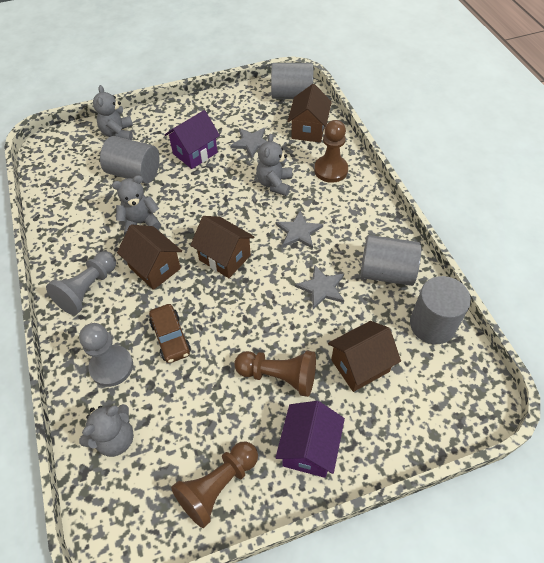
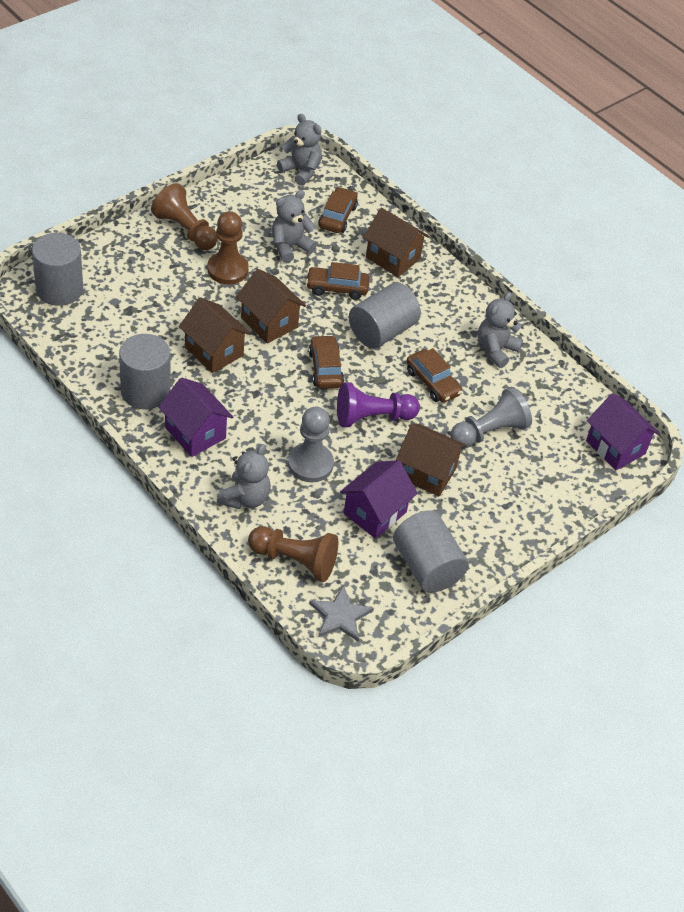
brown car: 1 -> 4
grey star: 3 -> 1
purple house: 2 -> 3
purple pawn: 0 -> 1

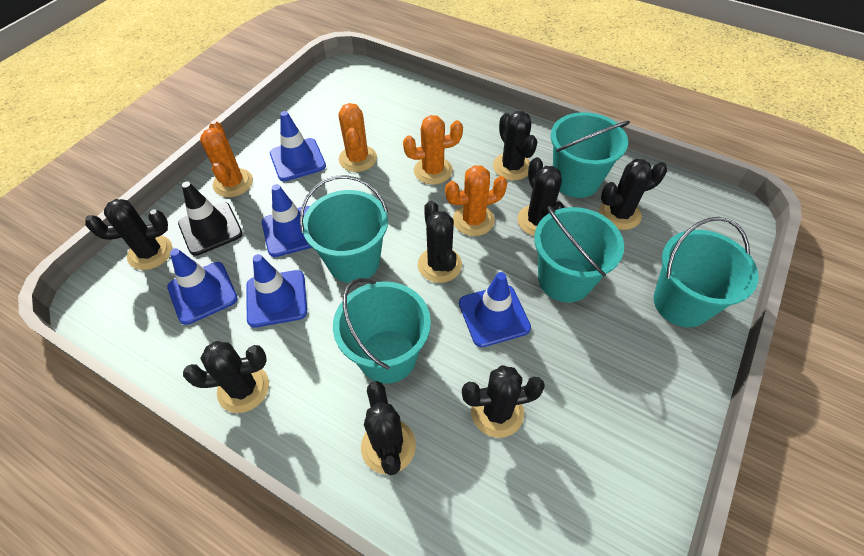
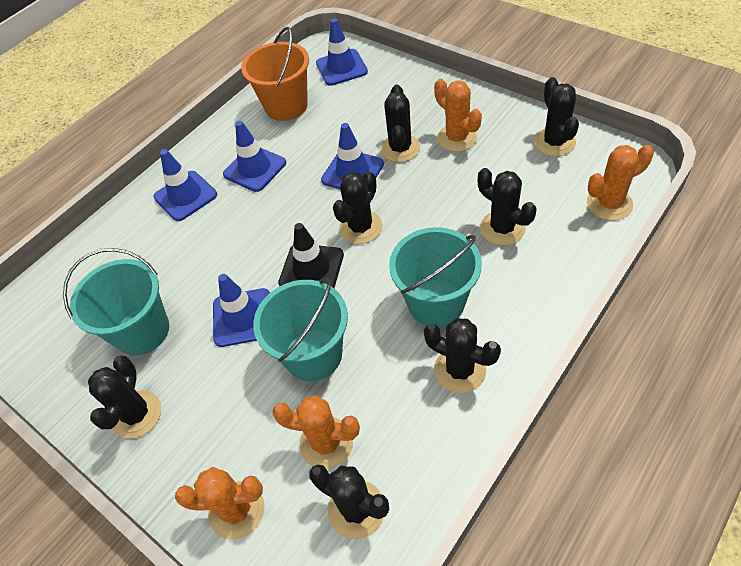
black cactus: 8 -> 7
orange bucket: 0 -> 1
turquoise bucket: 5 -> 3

=======

Find all lines holding the word "bucket" in the records above and copy them.

orange bucket: 0 -> 1
turquoise bucket: 5 -> 3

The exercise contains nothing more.